* _Exercise_
Without the pictures, give the records again exactly as they appear.

* _Object change descriptions_
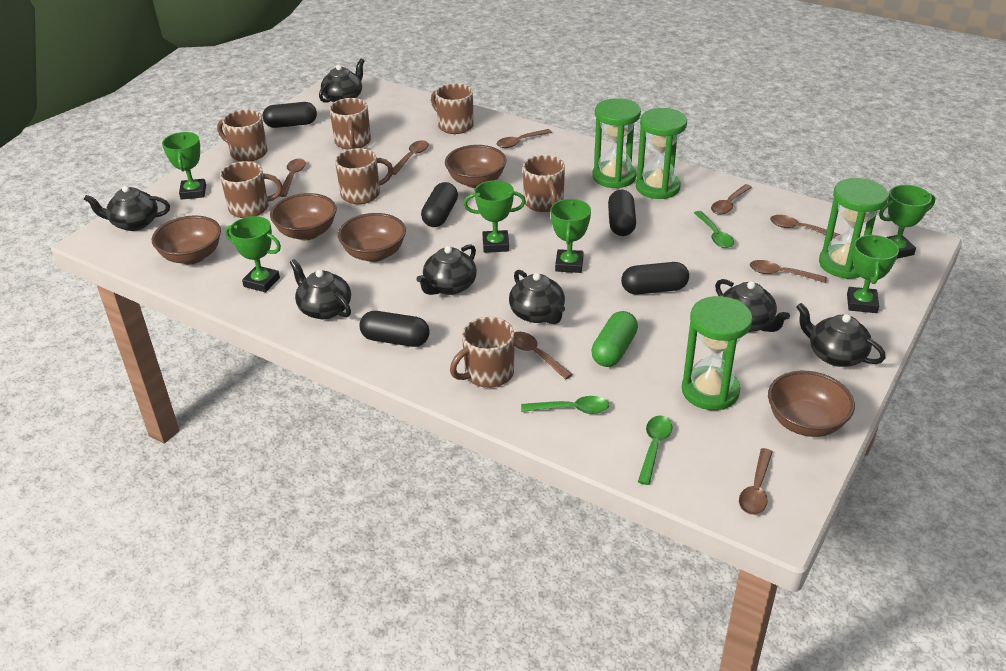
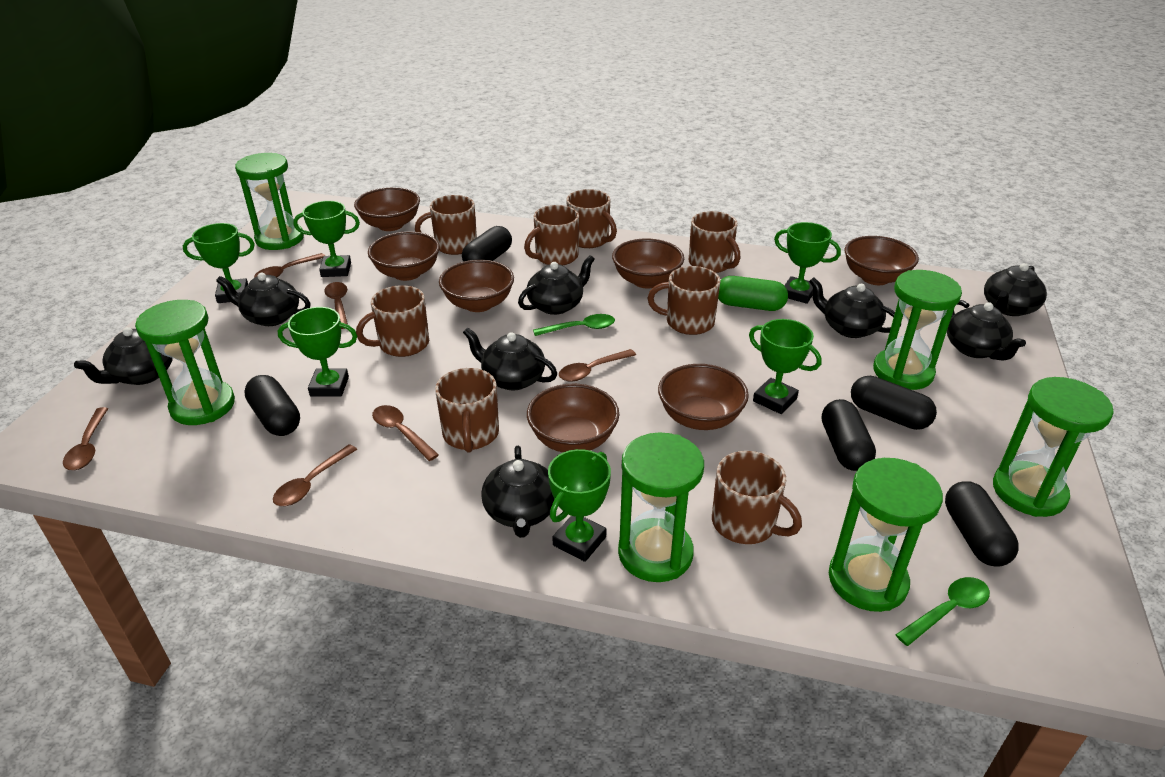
black teapot: 7 -> 8
brown bowl: 5 -> 7
brown mug: 7 -> 8
brown spoon: 8 -> 6
green hourglass: 4 -> 6
green spoon: 3 -> 2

* _Result for this exercise_
black teapot: 7 -> 8
brown bowl: 5 -> 7
brown mug: 7 -> 8
brown spoon: 8 -> 6
green hourglass: 4 -> 6
green spoon: 3 -> 2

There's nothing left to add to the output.